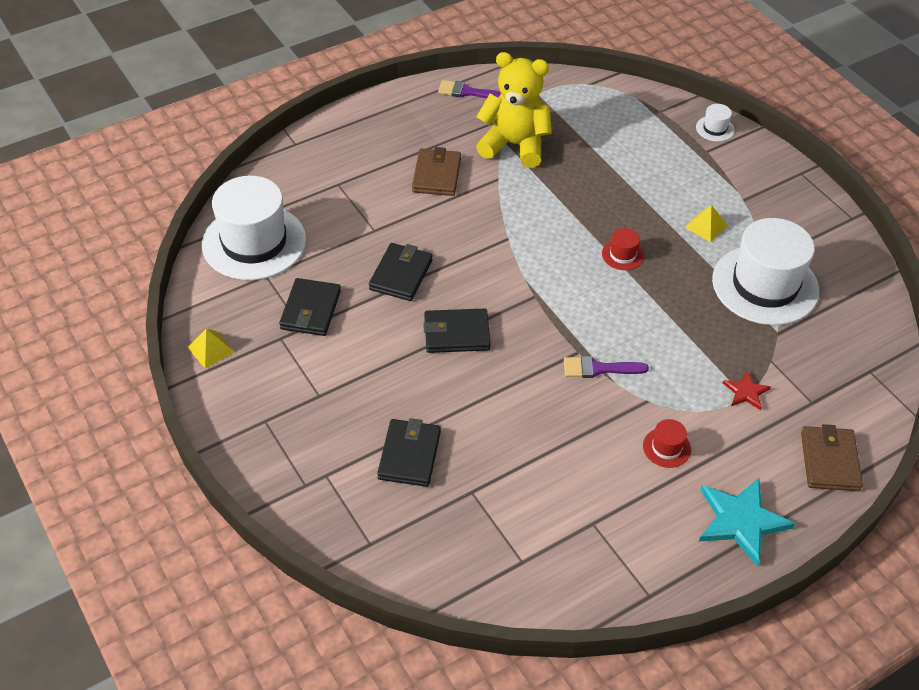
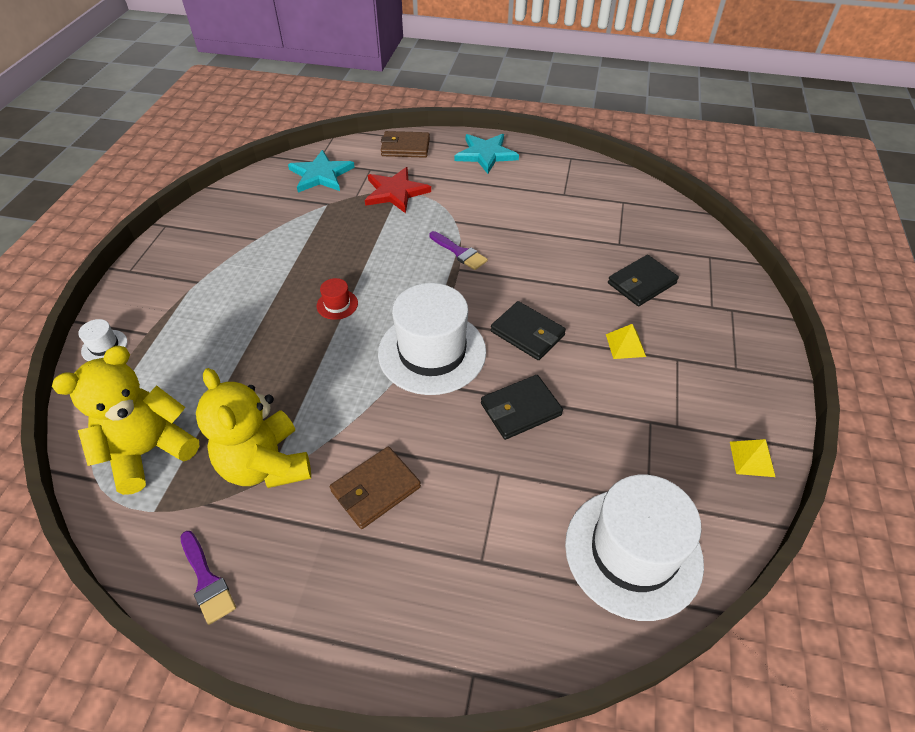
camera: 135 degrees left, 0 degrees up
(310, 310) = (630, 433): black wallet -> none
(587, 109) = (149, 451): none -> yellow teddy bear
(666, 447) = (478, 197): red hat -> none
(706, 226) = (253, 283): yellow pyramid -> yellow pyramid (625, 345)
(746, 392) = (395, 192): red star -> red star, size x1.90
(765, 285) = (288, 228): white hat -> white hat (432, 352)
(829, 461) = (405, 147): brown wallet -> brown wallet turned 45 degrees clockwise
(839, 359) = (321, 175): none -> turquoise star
● ● ● ● ●
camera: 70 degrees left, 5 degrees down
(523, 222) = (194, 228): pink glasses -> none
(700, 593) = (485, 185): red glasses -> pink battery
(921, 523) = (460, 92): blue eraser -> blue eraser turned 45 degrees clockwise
● ● ● ● ●
EXERCISE GOAL
Please filter the entries above down to the lines holding "turned" and copy them.

RESPONSE BOX
(829, 461) = (405, 147): brown wallet -> brown wallet turned 45 degrees clockwise
(921, 523) = (460, 92): blue eraser -> blue eraser turned 45 degrees clockwise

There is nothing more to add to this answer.